> **Try it**: Without the pictures, reproduce the records that follow exactly.

Scene image comparisons

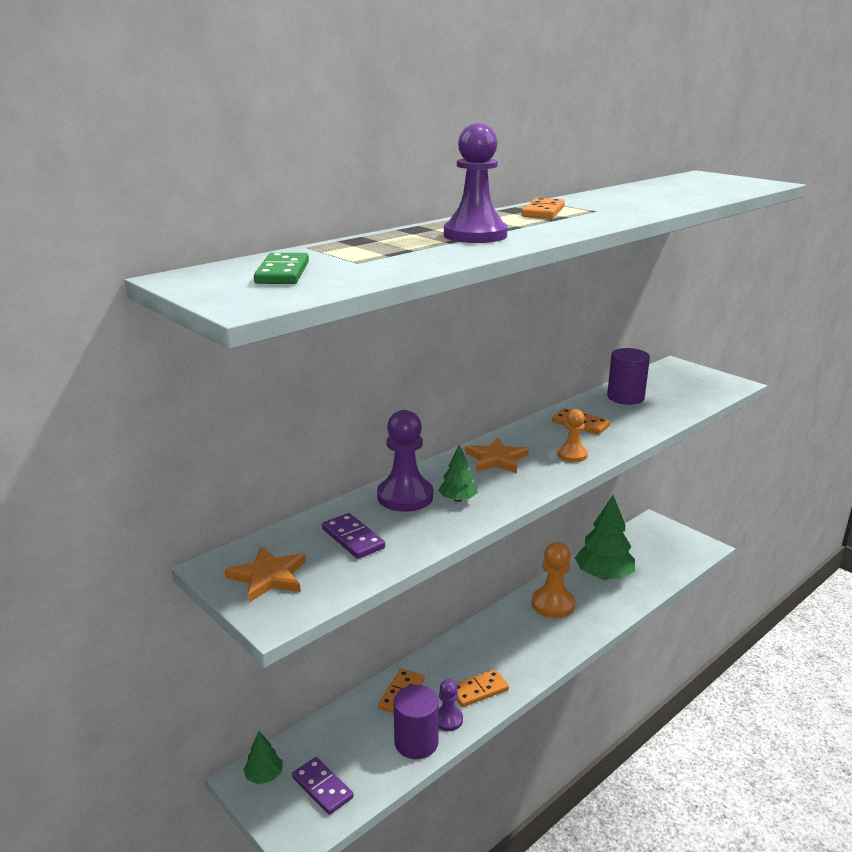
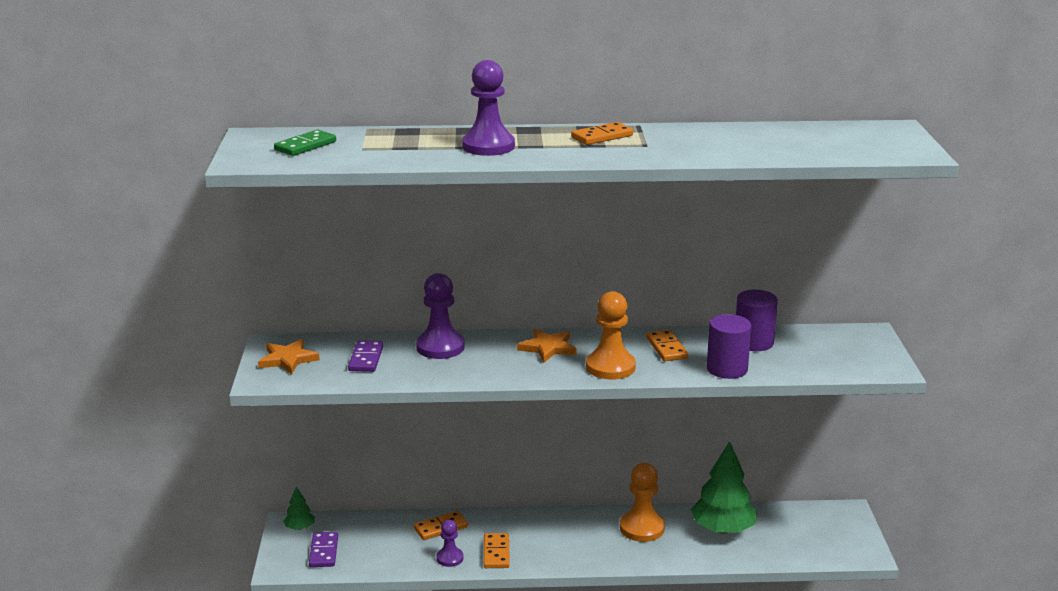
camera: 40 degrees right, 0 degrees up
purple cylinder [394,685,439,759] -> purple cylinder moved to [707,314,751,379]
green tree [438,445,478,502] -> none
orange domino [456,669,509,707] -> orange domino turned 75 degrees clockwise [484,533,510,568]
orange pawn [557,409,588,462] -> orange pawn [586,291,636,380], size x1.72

> **Exercise response**:
camera: 40 degrees right, 0 degrees up
purple cylinder [394,685,439,759] -> purple cylinder moved to [707,314,751,379]
green tree [438,445,478,502] -> none
orange domino [456,669,509,707] -> orange domino turned 75 degrees clockwise [484,533,510,568]
orange pawn [557,409,588,462] -> orange pawn [586,291,636,380], size x1.72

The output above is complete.